### [GIVEN RECORDS]
.....
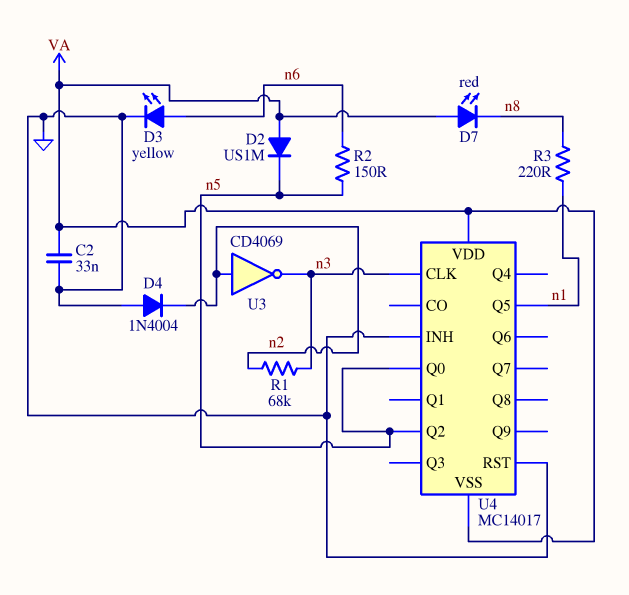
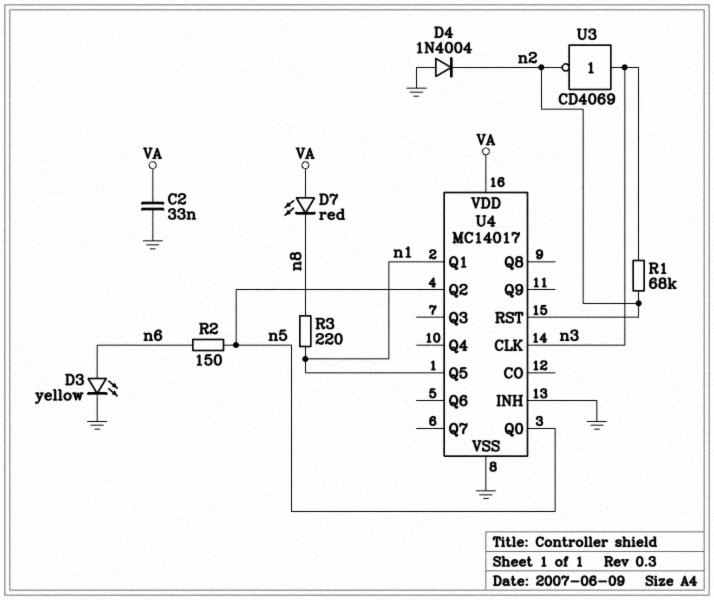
D2: diode US1M (A VA, K n5) -> none
U3: NOT CD4069 (in n2, out n3) -> NOT CD4069 (in n3, out n2)
U4 pin Q1: none -> n1
U4 pin RST: GND -> n2
U4 pin VSS: VA -> GND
.....
### [AIM OF THE TASK]
In the data above, copy every line where the string "none" appears.

### [REPLY]
D2: diode US1M (A VA, K n5) -> none
U4 pin Q1: none -> n1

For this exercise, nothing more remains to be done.